_SOURCE RECORDS:_
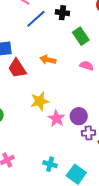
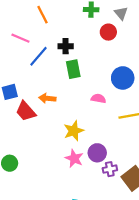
green rectangle: (81, 36) -> (73, 69), moved, turned 30
orange arrow: (48, 60) -> (47, 98), moved
yellow star: (40, 101) -> (74, 131), moved

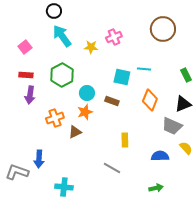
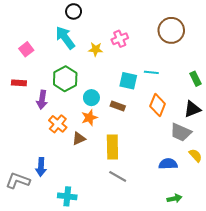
black circle: (54, 11) -> (74, 11), moved
red rectangle: (26, 75) -> (19, 83), moved
purple arrow: (30, 95) -> (42, 100), moved
orange cross: (55, 118) -> (58, 124), turned -30
yellow rectangle: (125, 140) -> (112, 147), moved, size x1.6
green arrow: (156, 188) -> (174, 198), moved

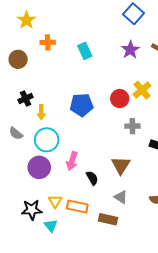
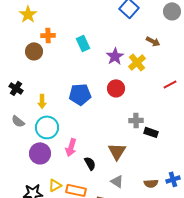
purple star: (130, 50) -> (115, 56), moved
brown circle: (18, 59) -> (34, 51), moved
yellow cross: (142, 90) -> (137, 62), moved
black cross: (25, 99) -> (16, 88), moved, turned -32
gray cross: (132, 126) -> (136, 120), moved
yellow triangle: (55, 201) -> (55, 185), turned 32

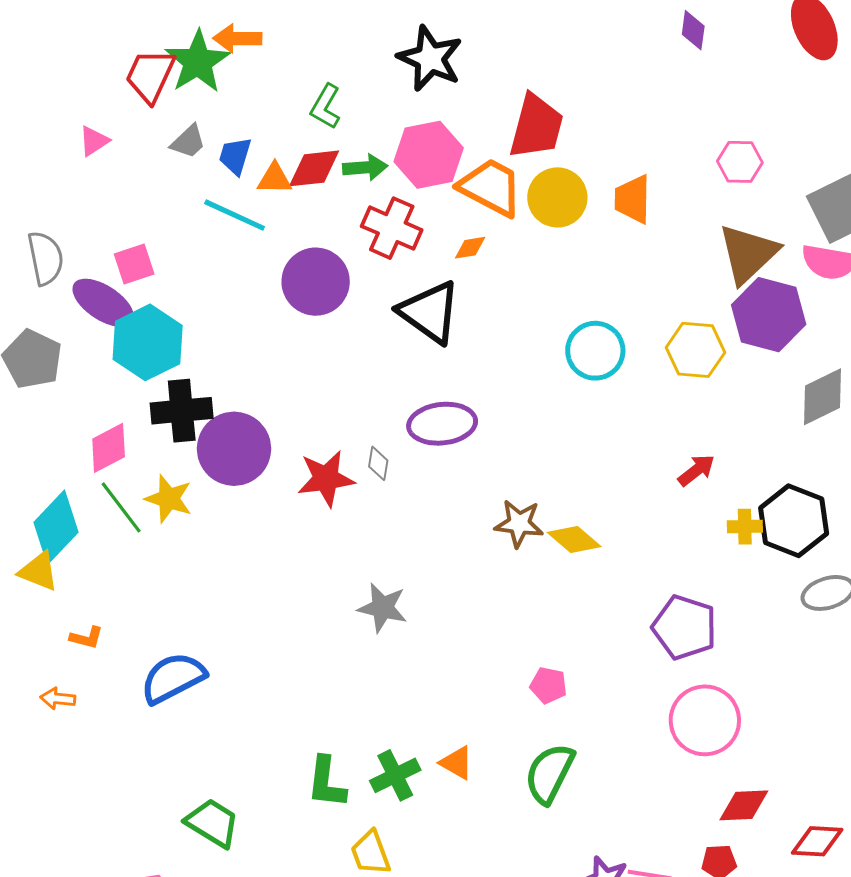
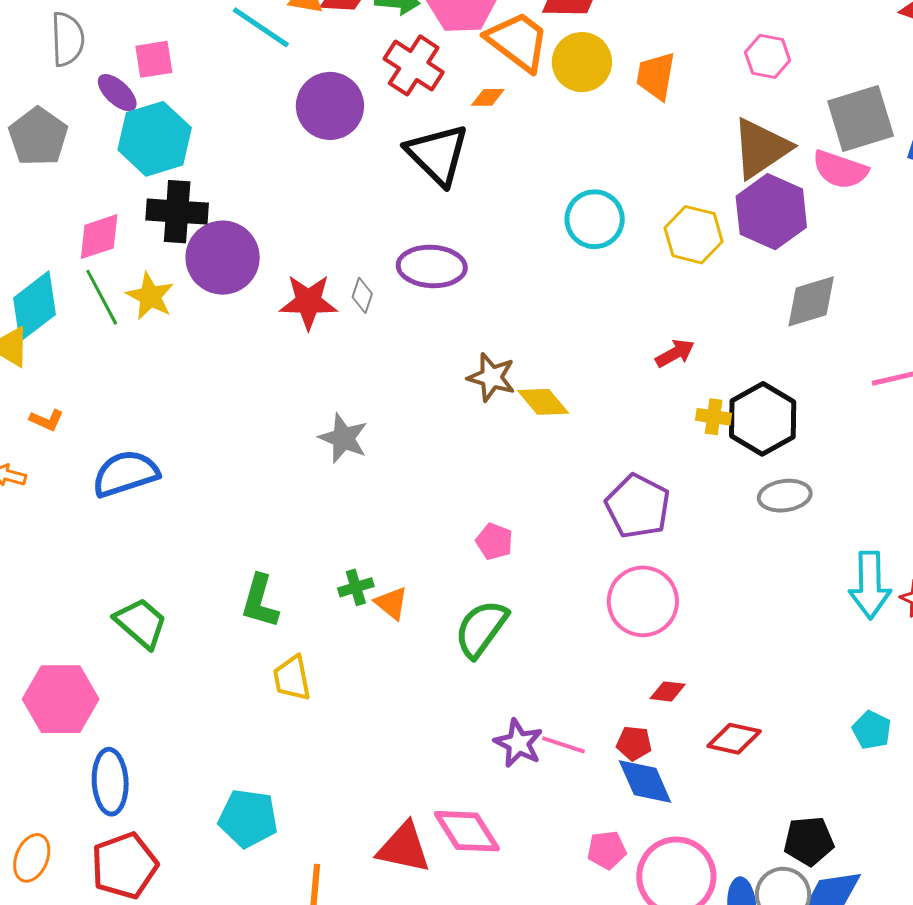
purple ellipse: (103, 303) -> (117, 93), size x0.7
green cross: (395, 775) -> (356, 587), moved, size x0.7
red diamond: (744, 805) -> (668, 691), size x0.7

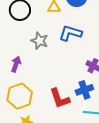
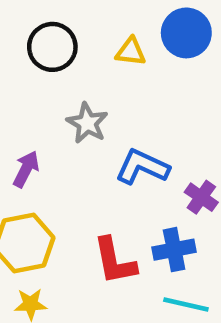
blue L-shape: (70, 33) -> (142, 167), moved

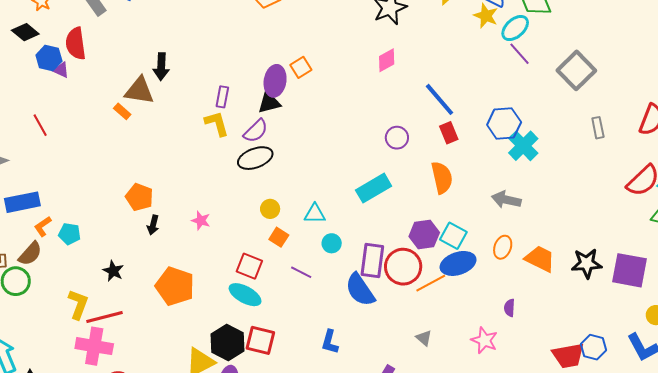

_ACTION ITEM:_
Of the lines above, quote exactly those from the one with "orange cross: (55, 118)" through the one with "yellow cross: (142, 90) -> (137, 62), moved", ends included; pictures stay out.

_OUTPUT OF THE EXERCISE:_
orange cross: (55, 118) -> (58, 124), turned -30
yellow rectangle: (125, 140) -> (112, 147), moved, size x1.6
green arrow: (156, 188) -> (174, 198), moved

purple star: (130, 50) -> (115, 56), moved
brown circle: (18, 59) -> (34, 51), moved
yellow cross: (142, 90) -> (137, 62), moved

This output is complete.